**Supplied information**

------------------------------------------------------------

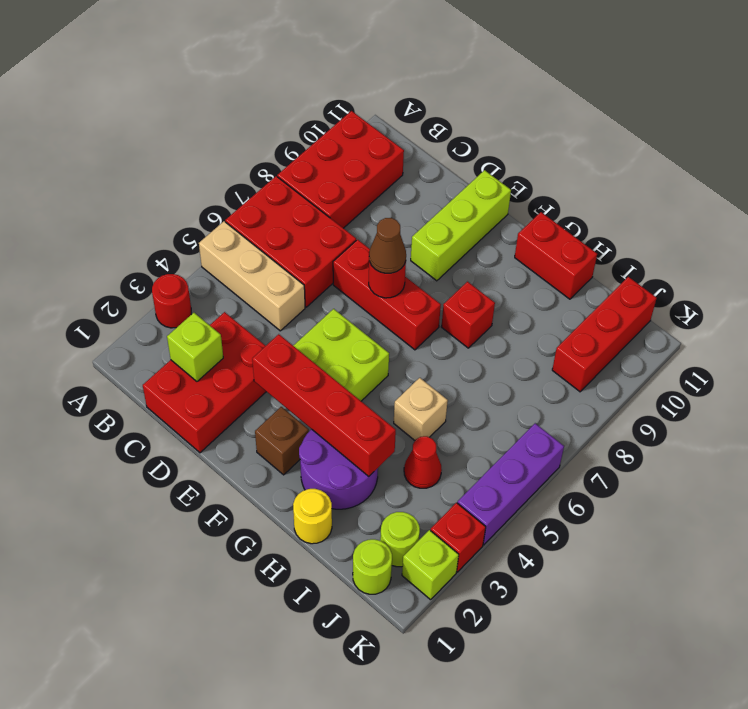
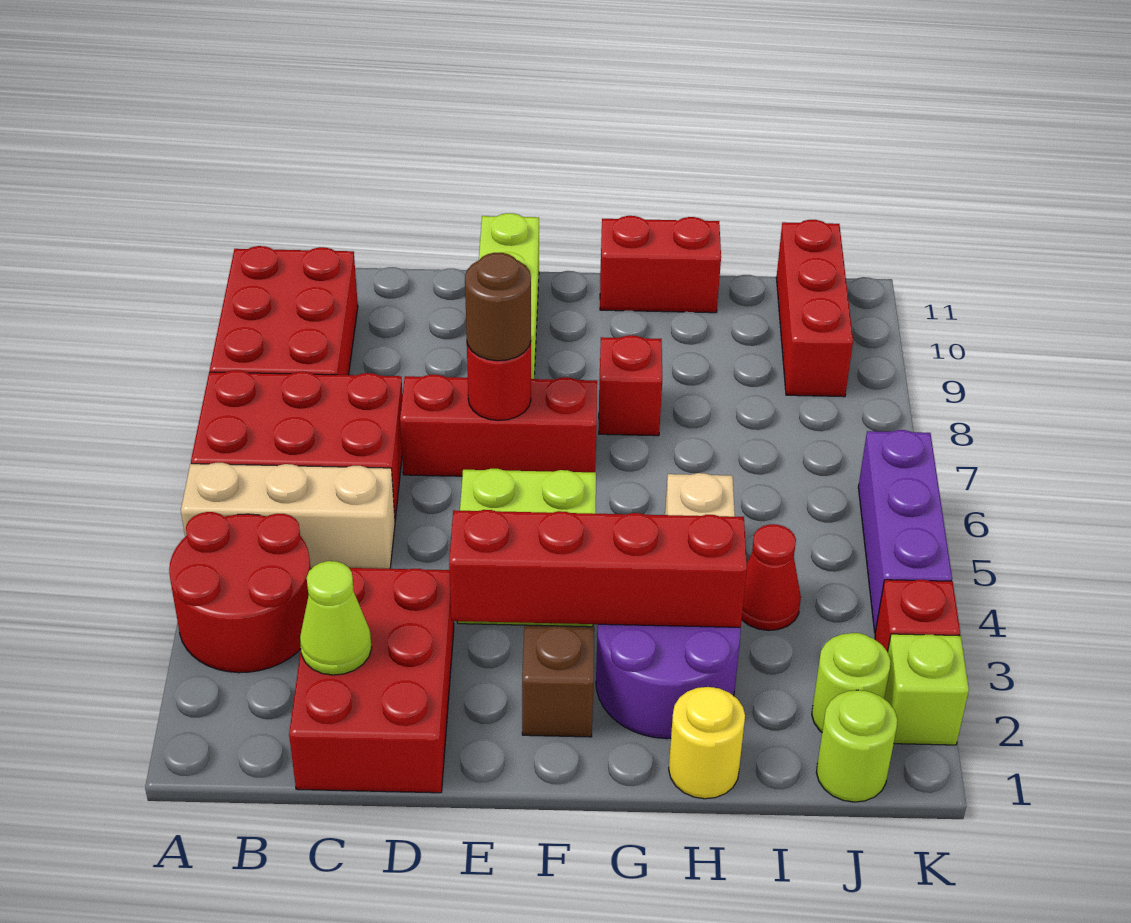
red round brick A3 level 1 -> red round brick A3:B4 level 1
lime brick C2 level 2 -> lime cone C2 level 2
brown cone E7 level 3 -> brown round brick E7 level 3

------------------------------------------------------------

**Task to carry out**
The material shown above is to be repeated verbatim, and its pictures are to be omitted.

**Reply to the exercise**
red round brick A3 level 1 -> red round brick A3:B4 level 1
lime brick C2 level 2 -> lime cone C2 level 2
brown cone E7 level 3 -> brown round brick E7 level 3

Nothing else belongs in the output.